**** GIVEN DATA ****

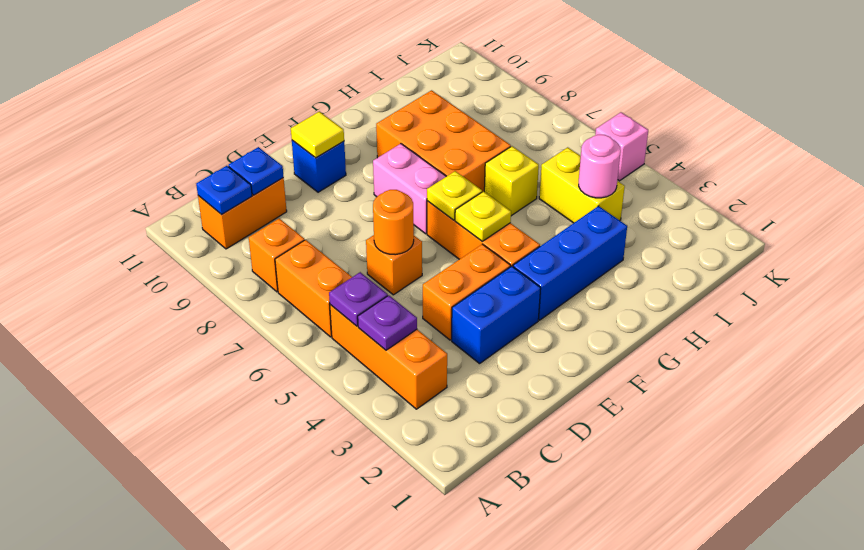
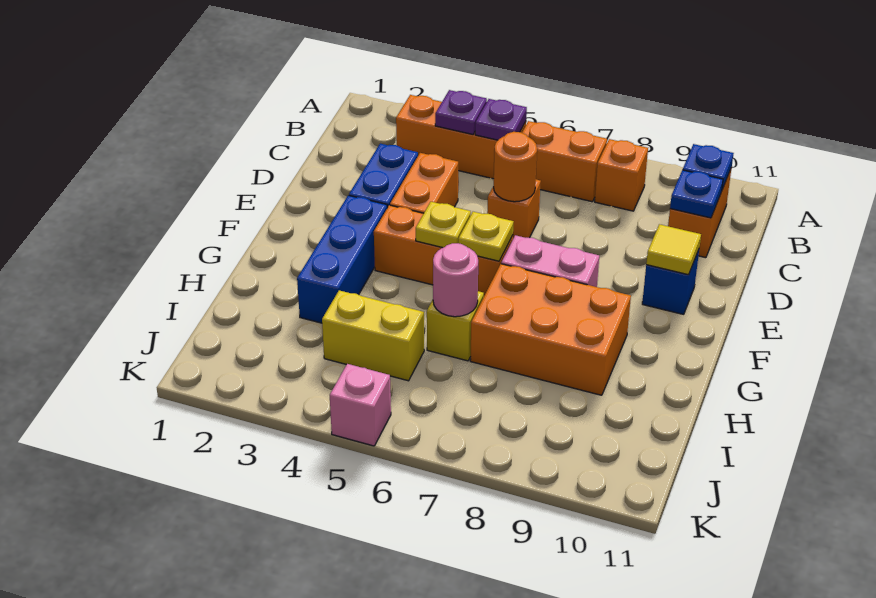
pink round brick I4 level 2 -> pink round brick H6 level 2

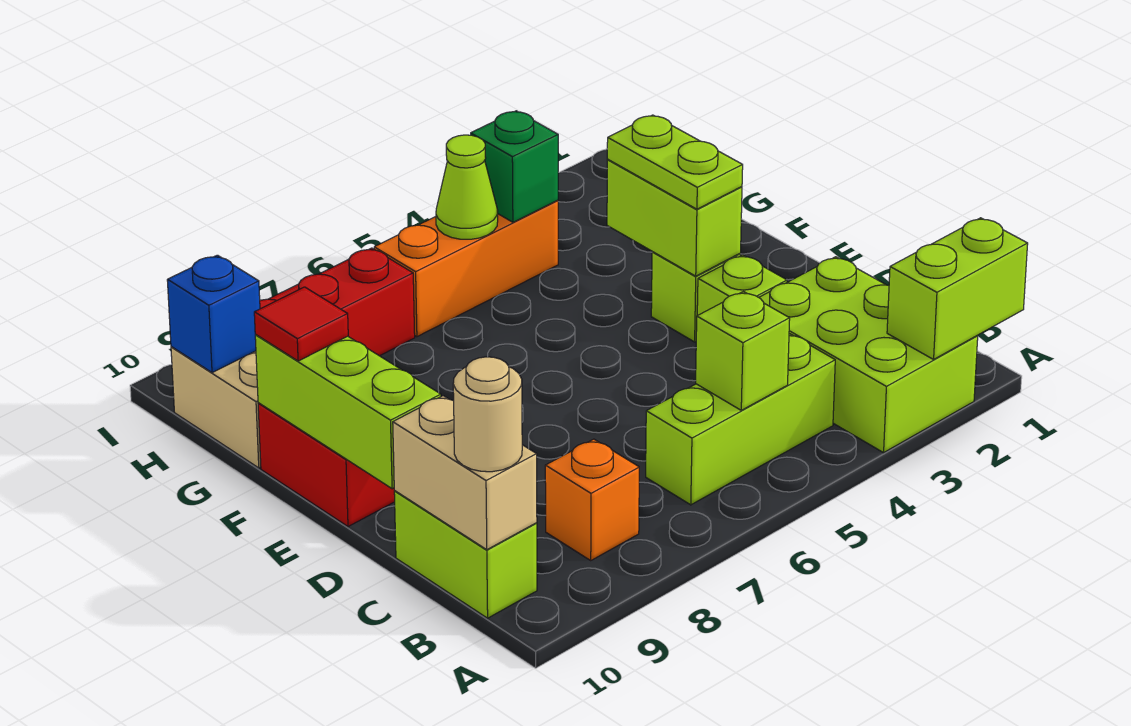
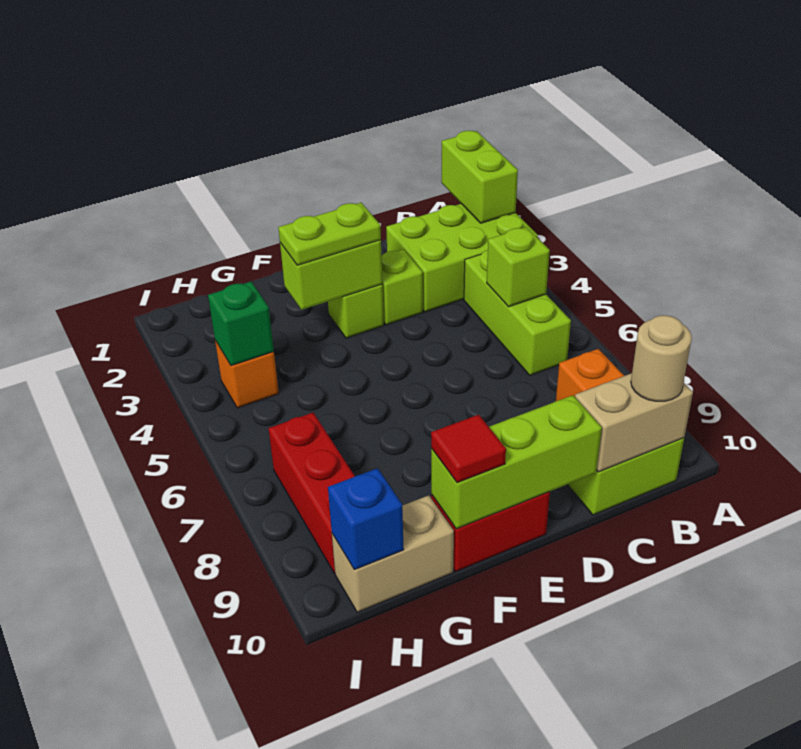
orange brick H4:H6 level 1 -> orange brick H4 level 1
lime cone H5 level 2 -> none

****
**** GIVEN DATA ****

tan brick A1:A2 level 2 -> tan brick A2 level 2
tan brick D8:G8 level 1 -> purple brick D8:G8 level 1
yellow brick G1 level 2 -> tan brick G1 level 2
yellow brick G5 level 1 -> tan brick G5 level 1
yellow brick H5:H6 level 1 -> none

****
**** GIVEN DATA ****

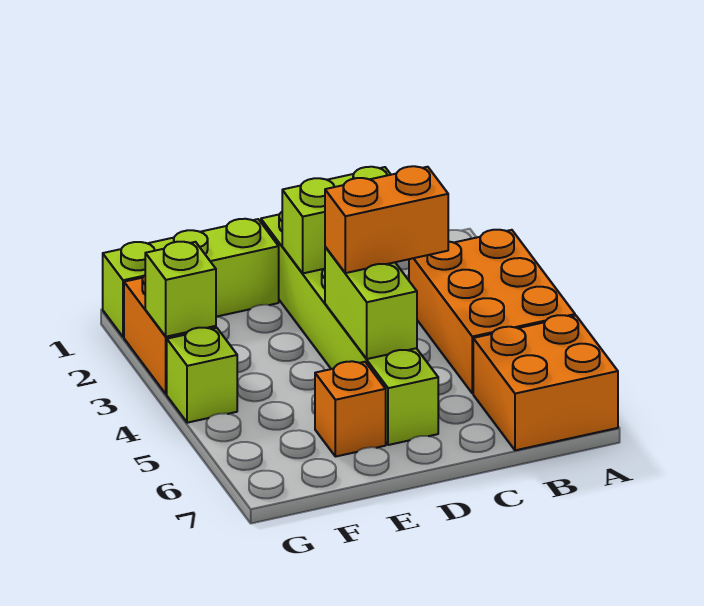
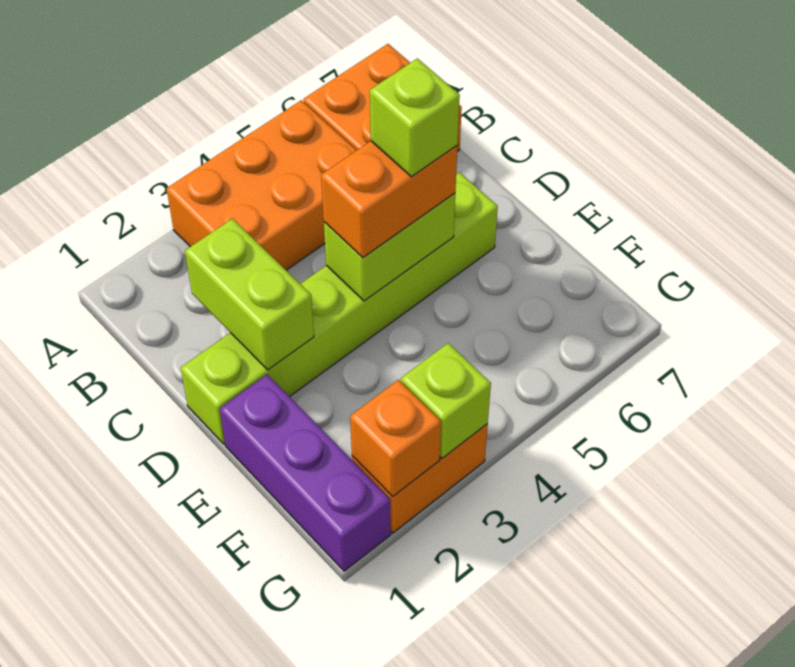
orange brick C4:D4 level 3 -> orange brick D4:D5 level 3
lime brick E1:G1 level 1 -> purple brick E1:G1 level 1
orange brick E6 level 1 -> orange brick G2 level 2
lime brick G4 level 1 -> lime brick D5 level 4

****

_WHAT TO PRODUCE_
Your answer should be a single number, the count of lines in the listing that contain "purple".

_TASK RESPONSE_
2